-- Opening Marker --

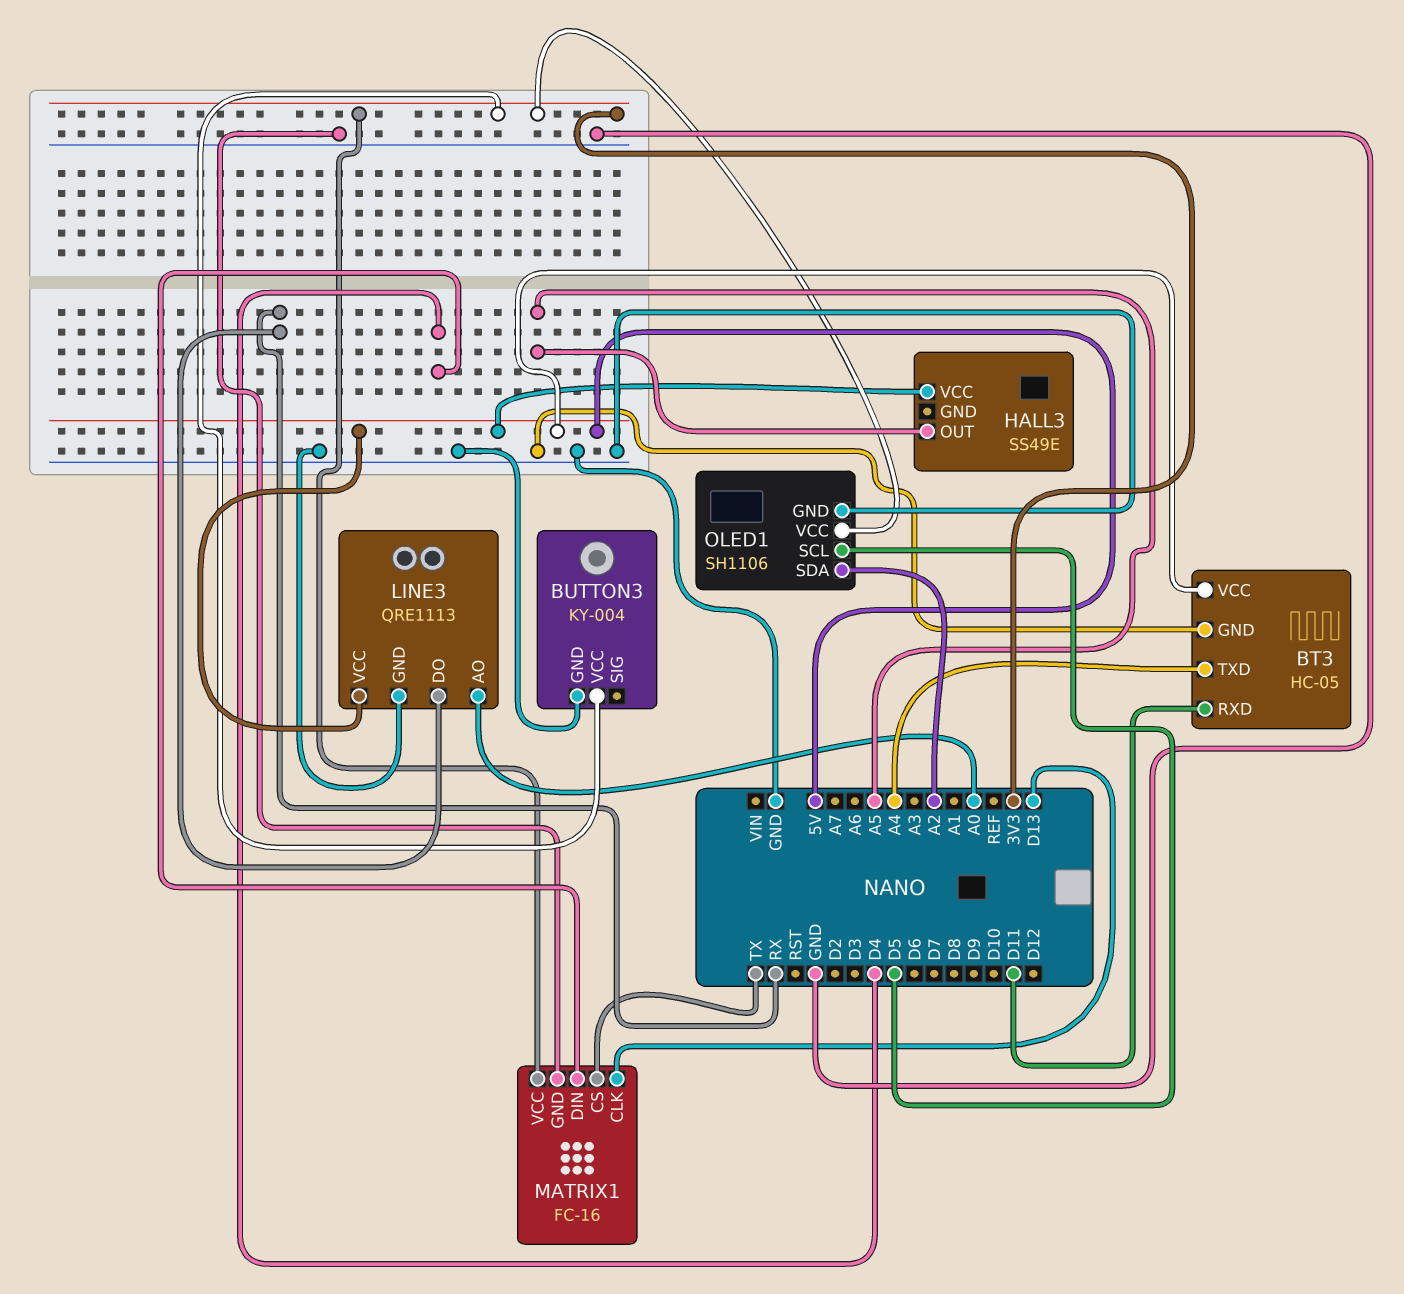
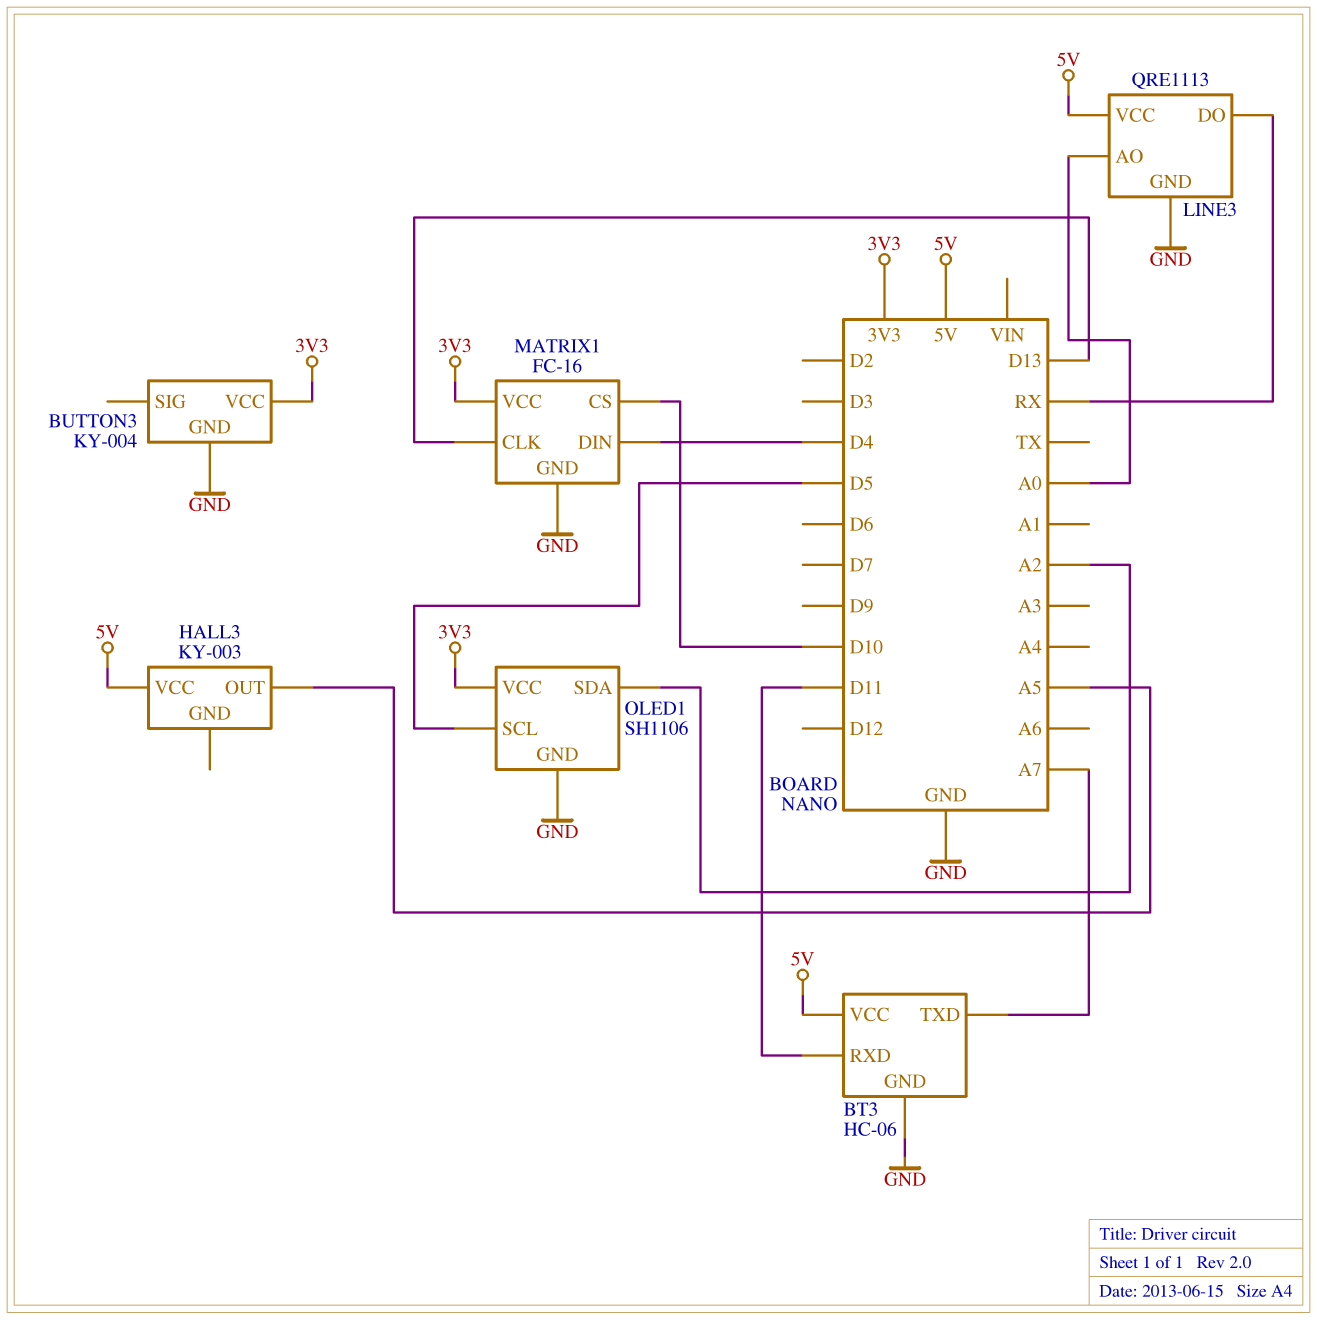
BT3: HC-05 -> HC-06
BT3 pin TXD: A4 -> A7
HALL3: SS49E -> KY-003
MATRIX1 pin CS: TX -> D10

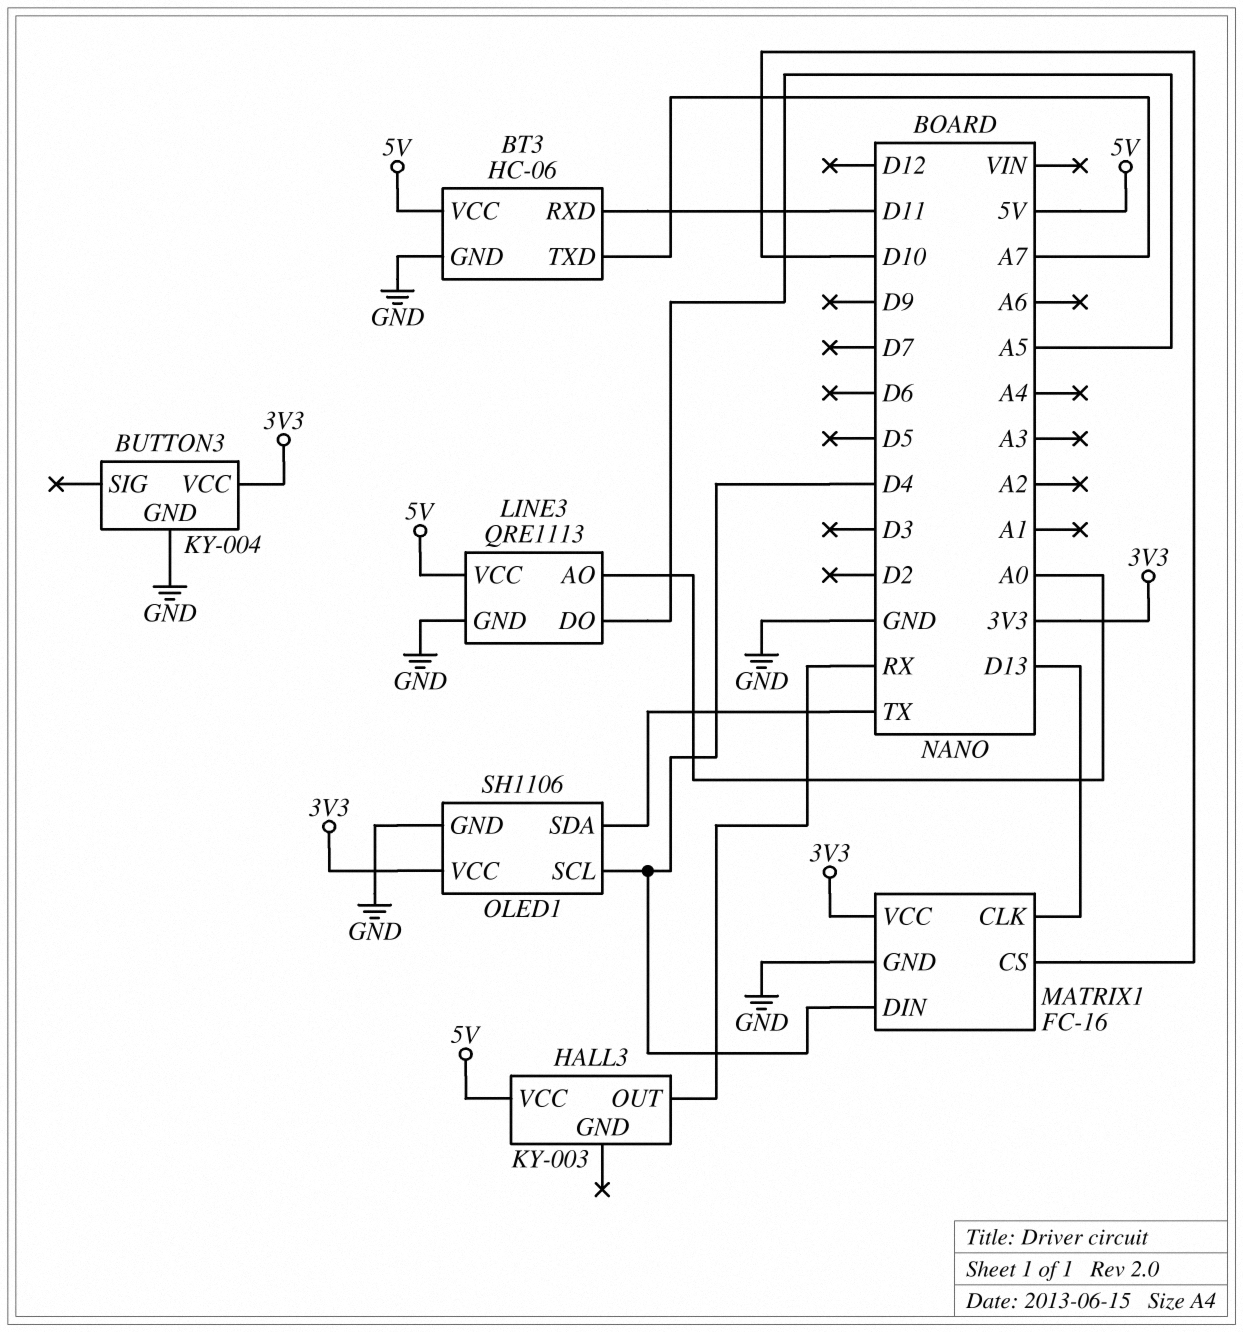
HALL3 pin OUT: A5 -> RX
LINE3 pin DO: RX -> A5
OLED1 pin SCL: D5 -> D4
OLED1 pin SDA: A2 -> TX

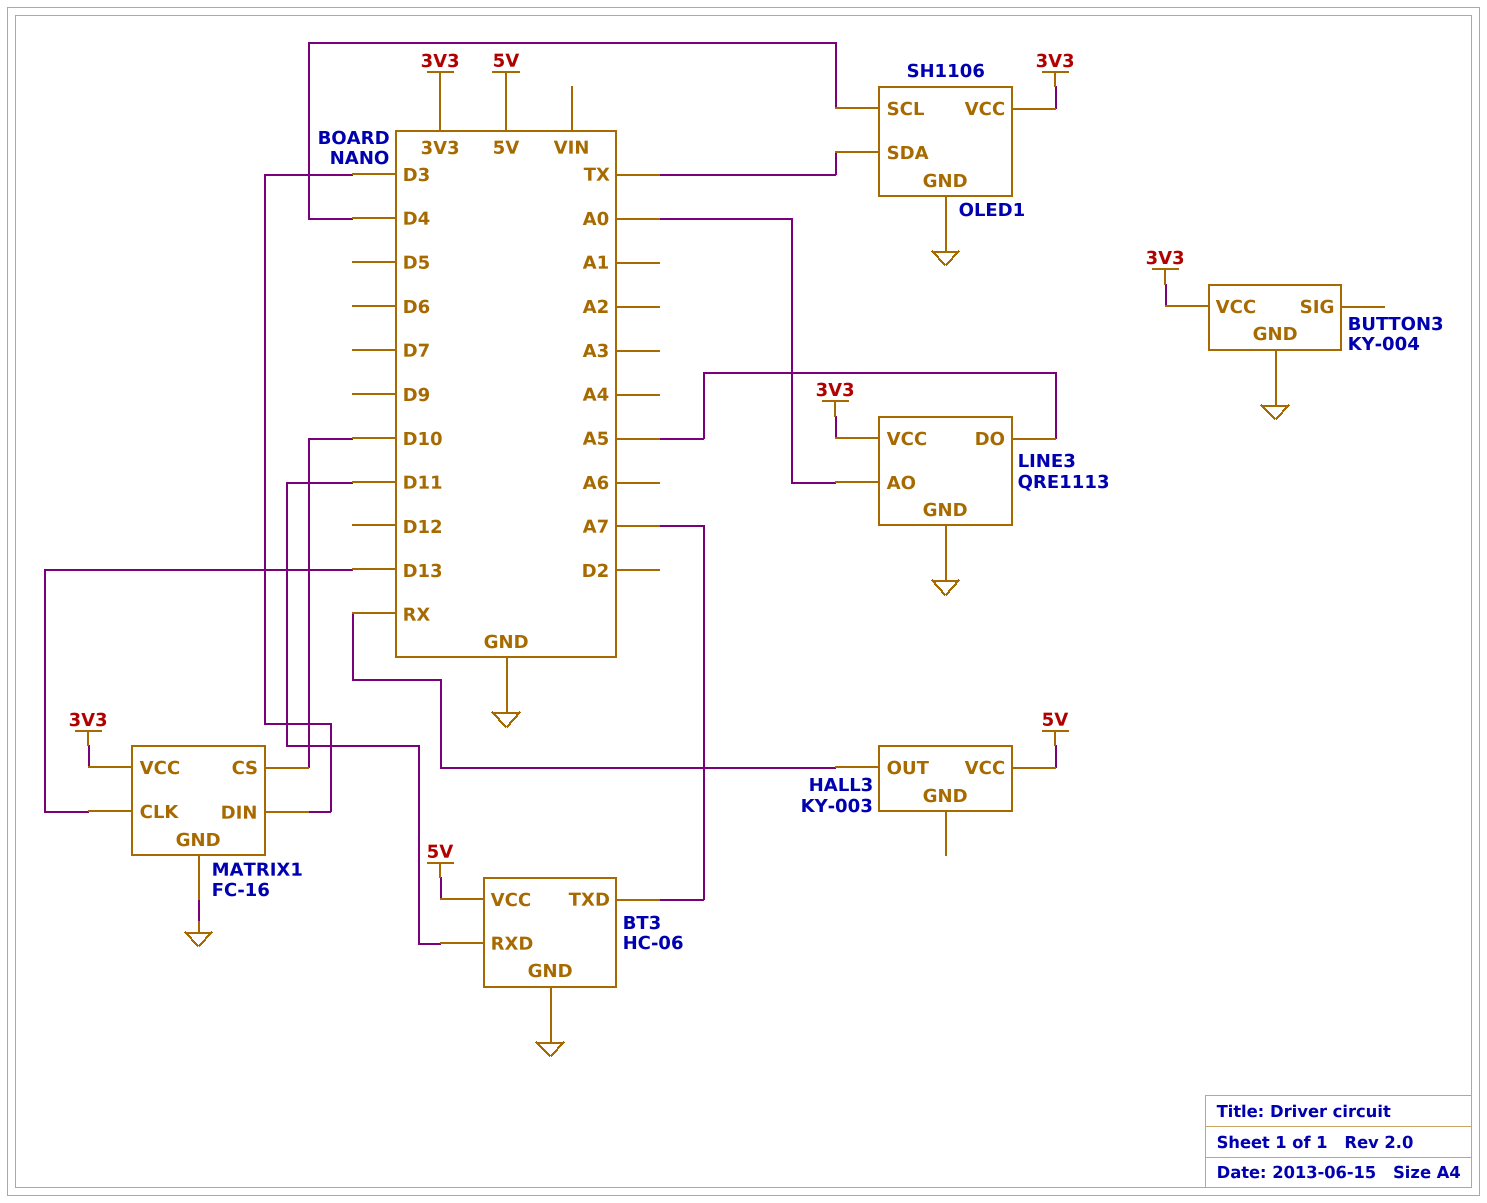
LINE3 pin VCC: 5V -> 3V3
MATRIX1 pin DIN: D4 -> D3

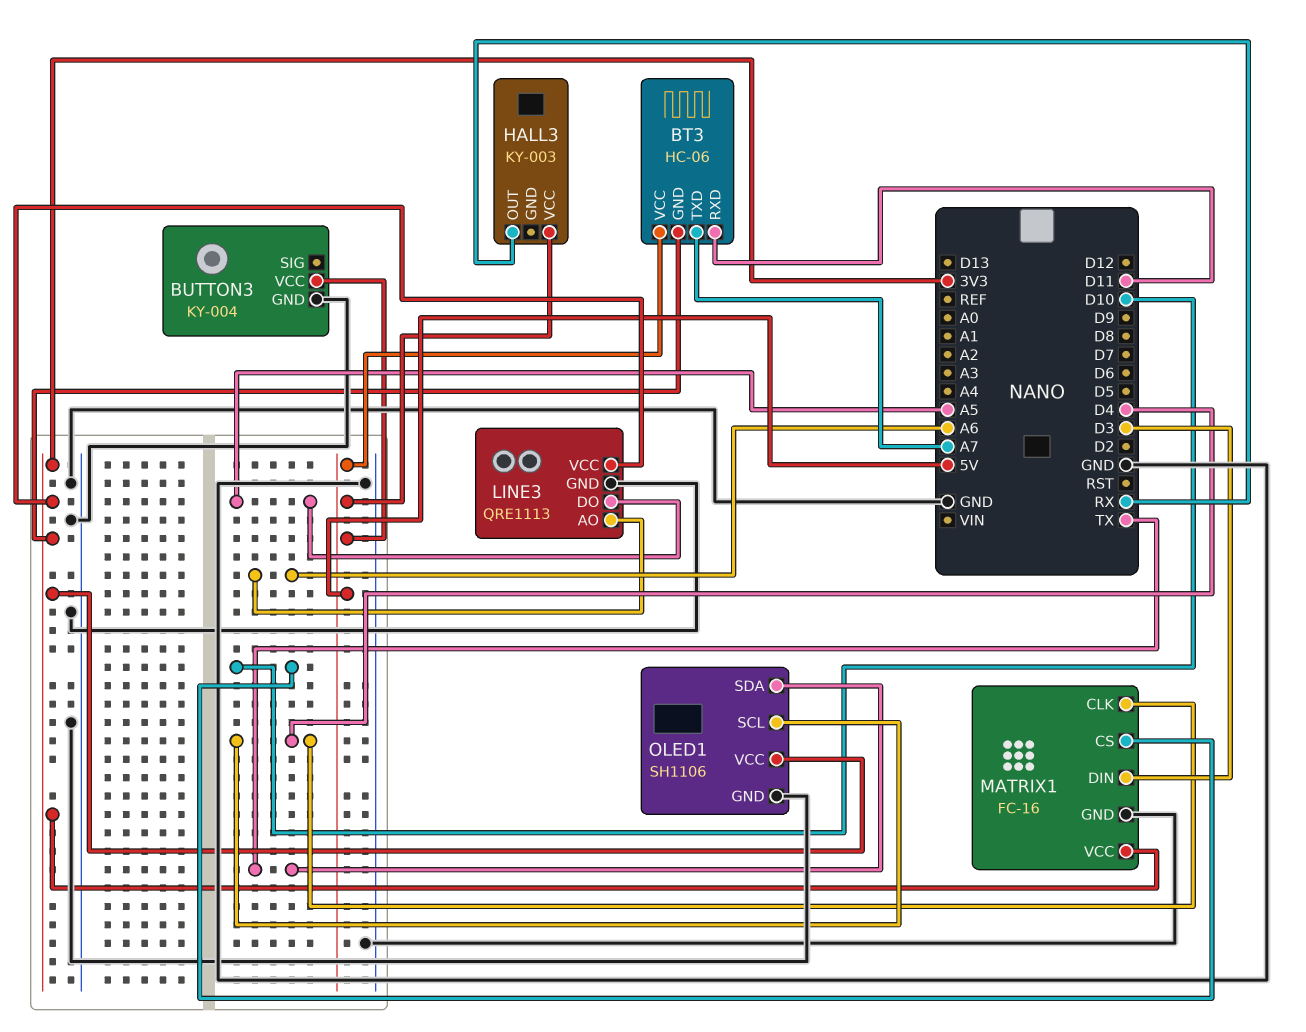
BT3 pin GND: GND -> 3V3
BUTTON3 pin VCC: 3V3 -> 5V
LINE3 pin AO: A0 -> A6
MATRIX1 pin CLK: D13 -> D4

-- Closing Marker --

### EXERCISE DESCRIPTION:
Please copy out the entries above exactly as they appear, but skip their images.

### RESPONSE TO THIS TASK:
BT3: HC-05 -> HC-06
BT3 pin TXD: A4 -> A7
HALL3: SS49E -> KY-003
MATRIX1 pin CS: TX -> D10

HALL3 pin OUT: A5 -> RX
LINE3 pin DO: RX -> A5
OLED1 pin SCL: D5 -> D4
OLED1 pin SDA: A2 -> TX

LINE3 pin VCC: 5V -> 3V3
MATRIX1 pin DIN: D4 -> D3

BT3 pin GND: GND -> 3V3
BUTTON3 pin VCC: 3V3 -> 5V
LINE3 pin AO: A0 -> A6
MATRIX1 pin CLK: D13 -> D4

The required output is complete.